WHAT IS BEING ASKED: Throughout the material below, count the lines that include the string "plate", then report only the resulting number.

RECORD SET:
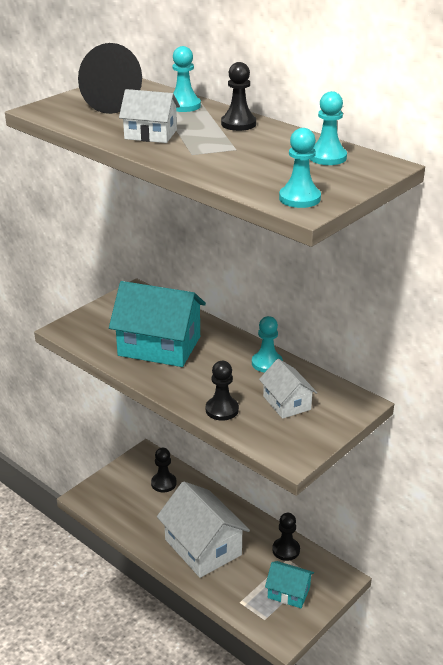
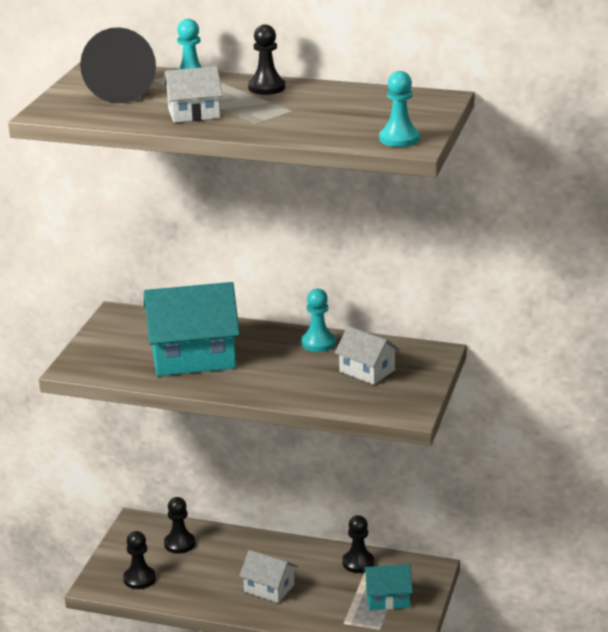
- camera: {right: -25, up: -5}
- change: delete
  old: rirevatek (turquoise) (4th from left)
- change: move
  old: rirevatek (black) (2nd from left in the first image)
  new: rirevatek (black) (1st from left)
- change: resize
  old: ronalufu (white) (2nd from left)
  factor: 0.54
==
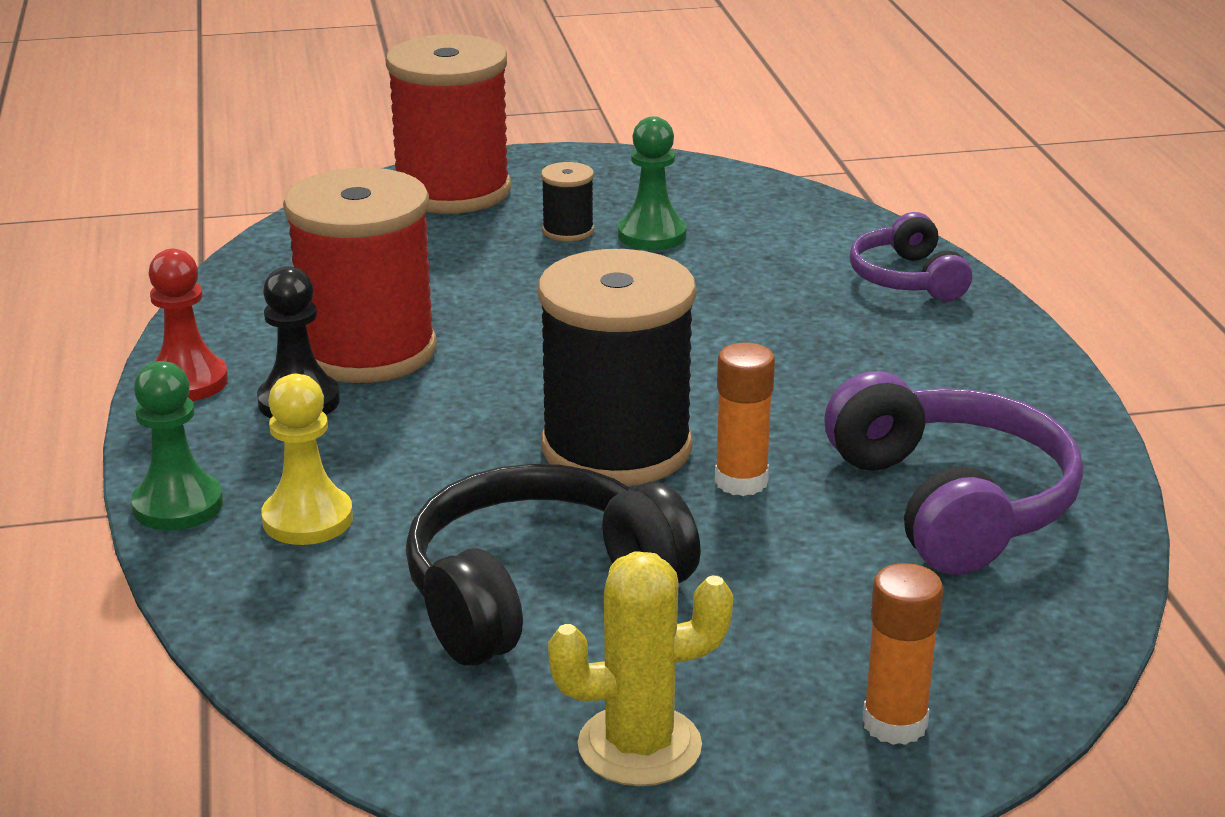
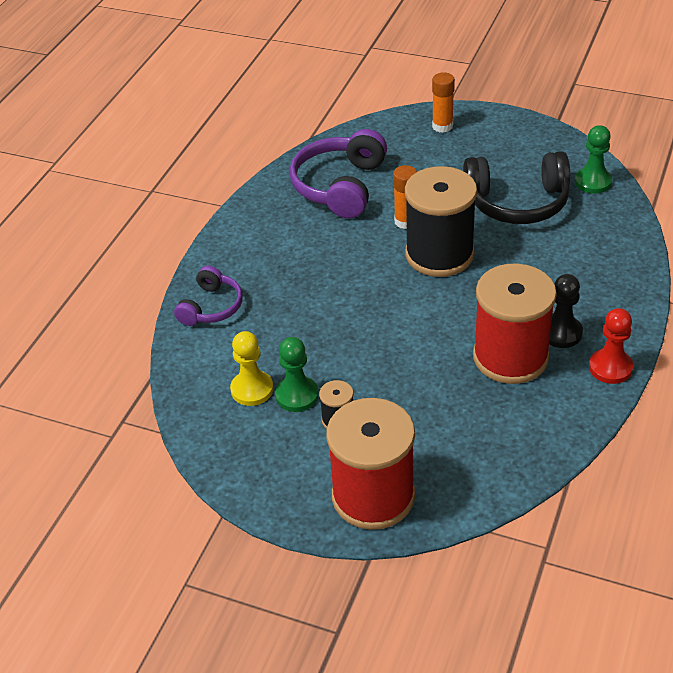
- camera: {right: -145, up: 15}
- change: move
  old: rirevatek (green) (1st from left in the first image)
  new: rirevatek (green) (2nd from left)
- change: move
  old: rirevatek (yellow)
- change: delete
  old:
==
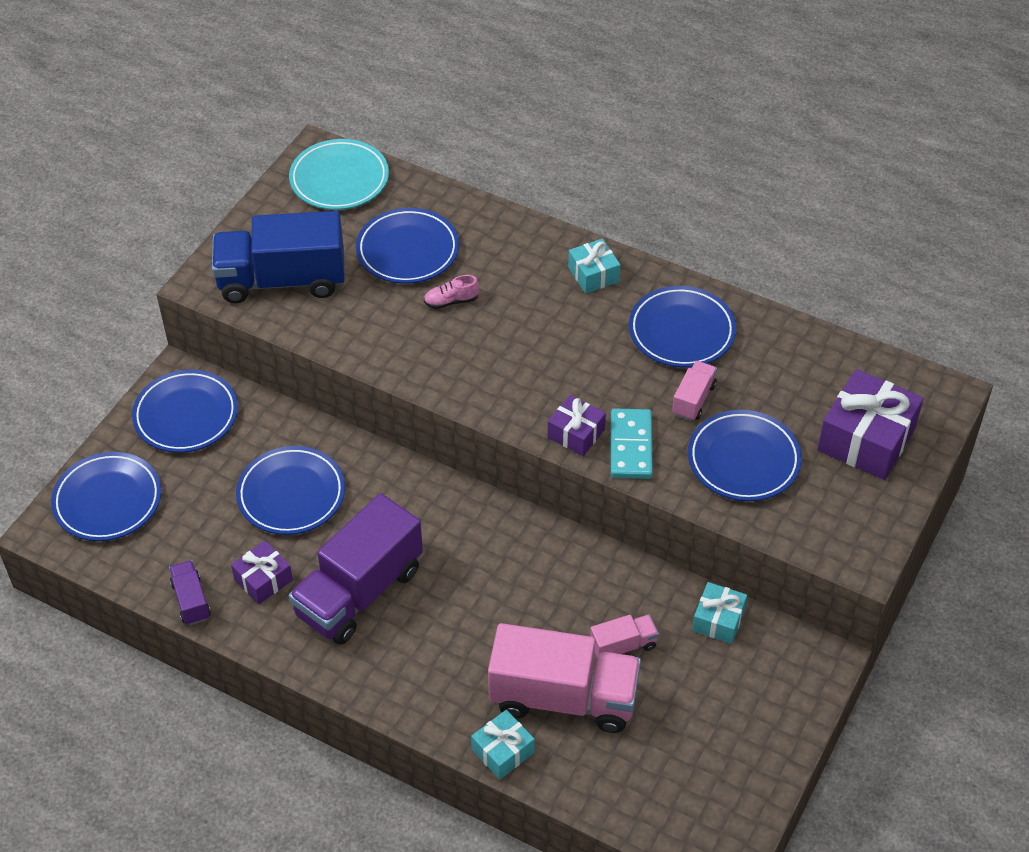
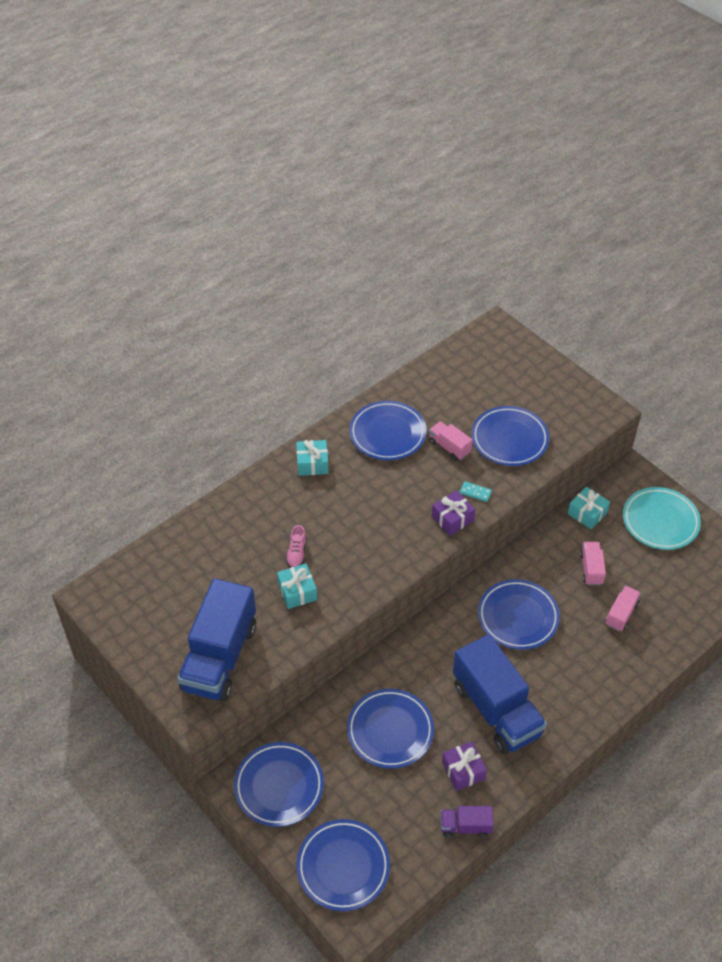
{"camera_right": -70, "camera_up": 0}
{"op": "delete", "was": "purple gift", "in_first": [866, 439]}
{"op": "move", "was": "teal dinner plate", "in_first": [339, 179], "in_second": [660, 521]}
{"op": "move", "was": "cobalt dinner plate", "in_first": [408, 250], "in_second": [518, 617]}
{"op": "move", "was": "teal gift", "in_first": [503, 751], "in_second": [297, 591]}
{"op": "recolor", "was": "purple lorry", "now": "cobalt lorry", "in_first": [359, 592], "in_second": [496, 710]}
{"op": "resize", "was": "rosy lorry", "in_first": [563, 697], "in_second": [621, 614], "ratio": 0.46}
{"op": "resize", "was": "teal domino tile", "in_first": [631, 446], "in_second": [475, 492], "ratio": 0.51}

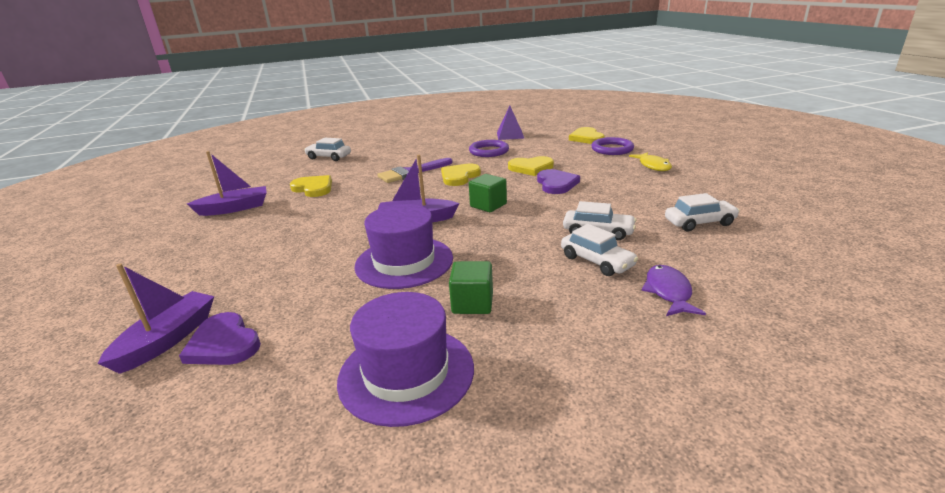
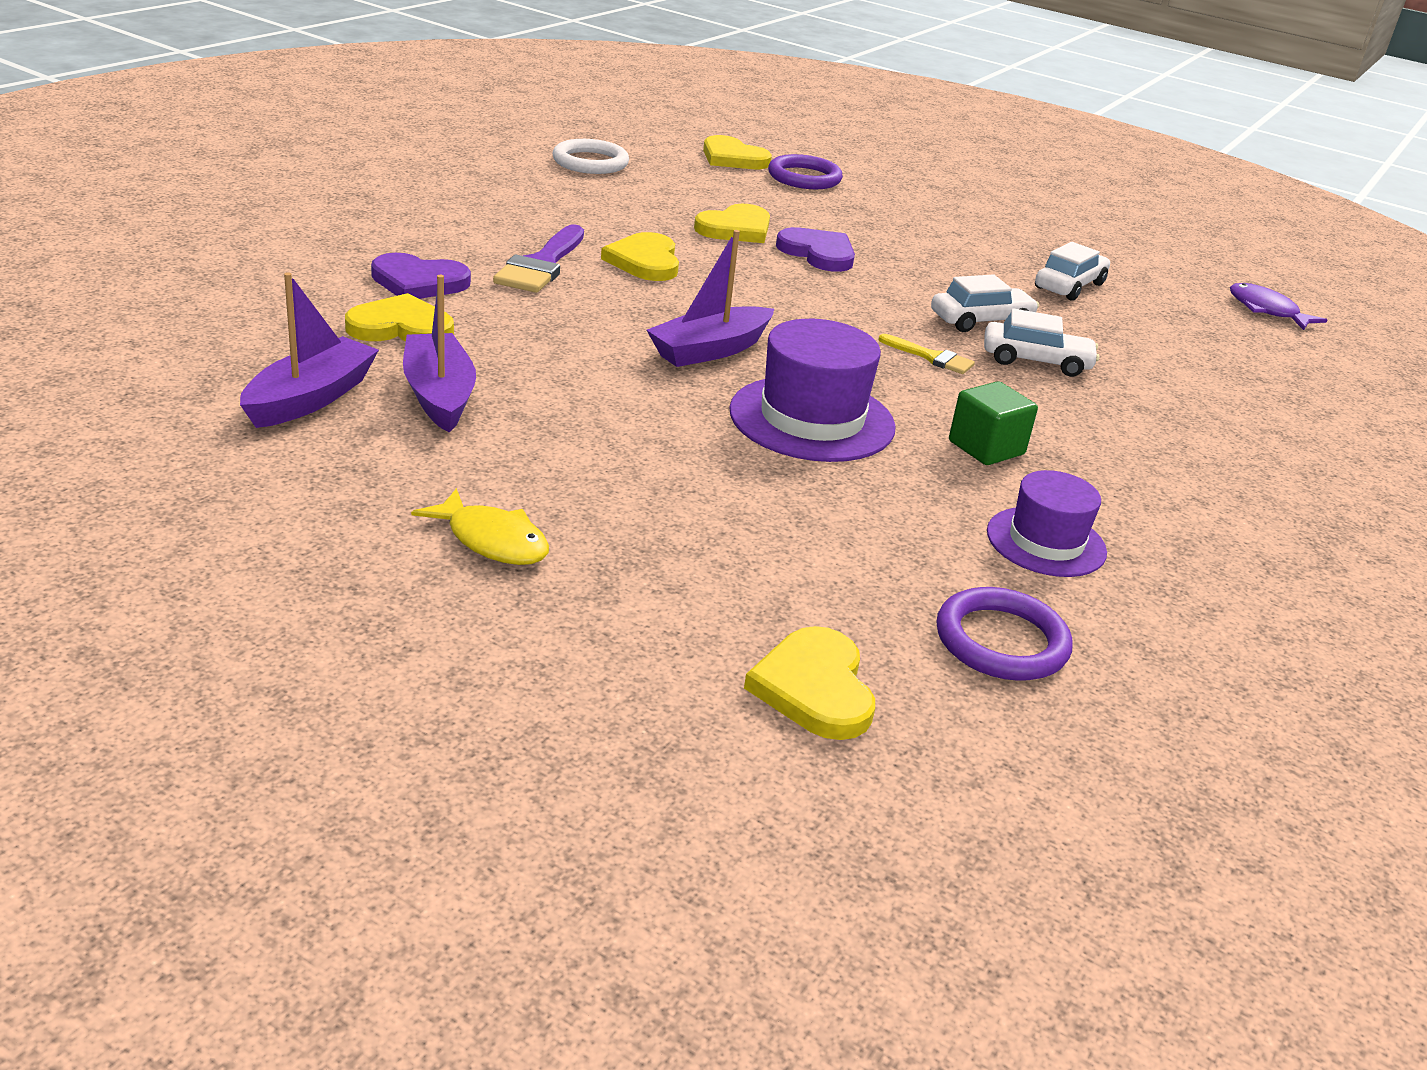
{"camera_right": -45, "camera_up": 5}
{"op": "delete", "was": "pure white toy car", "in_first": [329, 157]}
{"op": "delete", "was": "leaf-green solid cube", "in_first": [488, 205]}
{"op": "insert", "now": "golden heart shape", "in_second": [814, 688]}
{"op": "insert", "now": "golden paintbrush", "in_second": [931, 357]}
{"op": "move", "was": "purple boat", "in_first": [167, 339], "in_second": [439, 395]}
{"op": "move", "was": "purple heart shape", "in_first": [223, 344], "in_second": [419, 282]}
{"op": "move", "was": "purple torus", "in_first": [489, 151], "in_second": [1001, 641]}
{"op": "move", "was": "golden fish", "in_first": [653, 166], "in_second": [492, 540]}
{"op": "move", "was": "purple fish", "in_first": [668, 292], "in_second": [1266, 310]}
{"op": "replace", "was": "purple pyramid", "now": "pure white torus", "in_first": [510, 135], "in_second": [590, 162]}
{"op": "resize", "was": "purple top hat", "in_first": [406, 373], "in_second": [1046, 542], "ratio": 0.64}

RESULT OF THE EXERCISE: 2